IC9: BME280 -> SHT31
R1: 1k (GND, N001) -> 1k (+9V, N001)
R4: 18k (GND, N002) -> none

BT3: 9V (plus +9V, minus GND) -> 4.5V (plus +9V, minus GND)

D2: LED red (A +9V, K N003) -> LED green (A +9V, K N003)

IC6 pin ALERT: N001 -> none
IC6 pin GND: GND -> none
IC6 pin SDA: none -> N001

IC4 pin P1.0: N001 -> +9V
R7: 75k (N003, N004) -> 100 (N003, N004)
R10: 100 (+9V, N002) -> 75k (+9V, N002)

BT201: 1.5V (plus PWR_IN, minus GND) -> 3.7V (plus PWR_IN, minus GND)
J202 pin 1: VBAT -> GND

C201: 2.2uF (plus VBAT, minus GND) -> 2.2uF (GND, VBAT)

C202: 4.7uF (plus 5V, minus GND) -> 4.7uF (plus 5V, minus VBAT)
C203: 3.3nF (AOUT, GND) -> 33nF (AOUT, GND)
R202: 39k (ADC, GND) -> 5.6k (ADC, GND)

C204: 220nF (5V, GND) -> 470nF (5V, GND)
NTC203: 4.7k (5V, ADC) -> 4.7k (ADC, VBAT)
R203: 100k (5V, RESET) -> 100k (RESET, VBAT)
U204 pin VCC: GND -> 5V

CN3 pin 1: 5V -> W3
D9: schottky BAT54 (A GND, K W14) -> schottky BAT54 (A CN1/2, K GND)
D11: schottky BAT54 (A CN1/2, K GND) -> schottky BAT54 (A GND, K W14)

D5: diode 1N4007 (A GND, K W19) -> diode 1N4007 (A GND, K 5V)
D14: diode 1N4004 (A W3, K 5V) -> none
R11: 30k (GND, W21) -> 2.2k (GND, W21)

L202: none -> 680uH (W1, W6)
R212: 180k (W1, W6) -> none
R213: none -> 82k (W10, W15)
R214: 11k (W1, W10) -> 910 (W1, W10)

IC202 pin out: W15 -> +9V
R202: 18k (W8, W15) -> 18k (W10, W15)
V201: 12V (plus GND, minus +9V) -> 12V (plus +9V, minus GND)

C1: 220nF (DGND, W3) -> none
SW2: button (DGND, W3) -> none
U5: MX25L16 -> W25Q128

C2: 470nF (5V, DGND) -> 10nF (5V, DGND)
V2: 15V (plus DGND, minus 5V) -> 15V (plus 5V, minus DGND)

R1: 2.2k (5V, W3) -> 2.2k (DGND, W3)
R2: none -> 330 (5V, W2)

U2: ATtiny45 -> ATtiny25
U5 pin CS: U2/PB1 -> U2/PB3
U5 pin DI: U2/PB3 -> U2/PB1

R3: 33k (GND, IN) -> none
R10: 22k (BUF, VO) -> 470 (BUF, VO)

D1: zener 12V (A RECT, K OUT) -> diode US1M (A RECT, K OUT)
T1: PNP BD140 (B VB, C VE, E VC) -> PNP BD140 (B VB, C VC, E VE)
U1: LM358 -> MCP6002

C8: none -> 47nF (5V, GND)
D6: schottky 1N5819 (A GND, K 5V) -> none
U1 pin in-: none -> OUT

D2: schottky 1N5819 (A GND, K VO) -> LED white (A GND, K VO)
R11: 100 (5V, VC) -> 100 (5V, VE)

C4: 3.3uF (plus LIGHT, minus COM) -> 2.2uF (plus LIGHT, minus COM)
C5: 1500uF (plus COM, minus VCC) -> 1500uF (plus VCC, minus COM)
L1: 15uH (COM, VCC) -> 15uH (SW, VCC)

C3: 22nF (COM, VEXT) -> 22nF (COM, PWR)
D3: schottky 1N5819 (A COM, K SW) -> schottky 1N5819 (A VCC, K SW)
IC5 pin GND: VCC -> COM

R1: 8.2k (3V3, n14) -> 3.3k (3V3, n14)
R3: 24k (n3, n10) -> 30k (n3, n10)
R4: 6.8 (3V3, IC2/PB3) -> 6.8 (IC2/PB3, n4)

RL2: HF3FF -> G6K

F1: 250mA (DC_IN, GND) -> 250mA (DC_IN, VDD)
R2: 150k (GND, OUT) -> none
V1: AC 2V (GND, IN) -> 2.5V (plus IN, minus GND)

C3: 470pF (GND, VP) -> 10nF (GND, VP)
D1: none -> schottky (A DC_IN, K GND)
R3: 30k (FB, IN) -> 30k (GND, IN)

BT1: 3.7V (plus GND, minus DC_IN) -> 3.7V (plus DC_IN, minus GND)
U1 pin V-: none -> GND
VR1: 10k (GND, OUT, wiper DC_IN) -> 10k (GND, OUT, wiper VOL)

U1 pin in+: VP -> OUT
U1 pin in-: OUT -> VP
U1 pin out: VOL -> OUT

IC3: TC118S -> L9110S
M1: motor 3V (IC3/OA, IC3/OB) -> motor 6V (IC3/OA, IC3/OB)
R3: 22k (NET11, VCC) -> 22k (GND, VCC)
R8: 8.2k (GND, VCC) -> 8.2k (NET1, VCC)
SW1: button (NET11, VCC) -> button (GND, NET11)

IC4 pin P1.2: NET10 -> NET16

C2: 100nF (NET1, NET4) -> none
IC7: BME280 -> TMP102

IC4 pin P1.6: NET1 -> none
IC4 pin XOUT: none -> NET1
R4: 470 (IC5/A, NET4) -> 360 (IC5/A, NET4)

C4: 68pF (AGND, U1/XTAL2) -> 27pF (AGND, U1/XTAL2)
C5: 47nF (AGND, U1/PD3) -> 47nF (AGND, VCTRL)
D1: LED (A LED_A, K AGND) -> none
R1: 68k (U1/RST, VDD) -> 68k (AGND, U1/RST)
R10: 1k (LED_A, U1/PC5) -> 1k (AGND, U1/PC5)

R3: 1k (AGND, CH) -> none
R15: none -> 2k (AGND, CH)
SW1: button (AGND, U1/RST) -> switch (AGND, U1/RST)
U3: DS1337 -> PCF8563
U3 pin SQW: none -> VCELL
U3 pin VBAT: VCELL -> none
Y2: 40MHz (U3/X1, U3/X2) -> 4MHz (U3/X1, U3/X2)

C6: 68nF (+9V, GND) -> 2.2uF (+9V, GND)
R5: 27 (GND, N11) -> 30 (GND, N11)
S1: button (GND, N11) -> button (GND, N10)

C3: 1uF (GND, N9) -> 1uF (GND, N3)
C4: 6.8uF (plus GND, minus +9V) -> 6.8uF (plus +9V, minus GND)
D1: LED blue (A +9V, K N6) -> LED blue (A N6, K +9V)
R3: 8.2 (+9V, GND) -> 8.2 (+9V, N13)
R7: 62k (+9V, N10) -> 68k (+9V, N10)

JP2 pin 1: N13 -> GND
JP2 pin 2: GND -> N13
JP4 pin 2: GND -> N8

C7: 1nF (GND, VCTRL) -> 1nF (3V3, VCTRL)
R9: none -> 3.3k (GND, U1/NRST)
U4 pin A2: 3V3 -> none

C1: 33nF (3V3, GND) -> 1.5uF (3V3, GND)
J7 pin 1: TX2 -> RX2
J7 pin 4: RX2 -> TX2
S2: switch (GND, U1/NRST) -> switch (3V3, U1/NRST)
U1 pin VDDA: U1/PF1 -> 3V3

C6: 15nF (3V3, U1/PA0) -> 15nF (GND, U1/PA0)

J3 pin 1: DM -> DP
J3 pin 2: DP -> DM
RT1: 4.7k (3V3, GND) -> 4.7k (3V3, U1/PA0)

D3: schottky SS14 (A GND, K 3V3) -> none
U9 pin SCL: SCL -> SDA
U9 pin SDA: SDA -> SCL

□ □ □

▶ _What is expected_:
Write only the number of lines in the records that include the word "minus".

▶ _Exercise result_:
11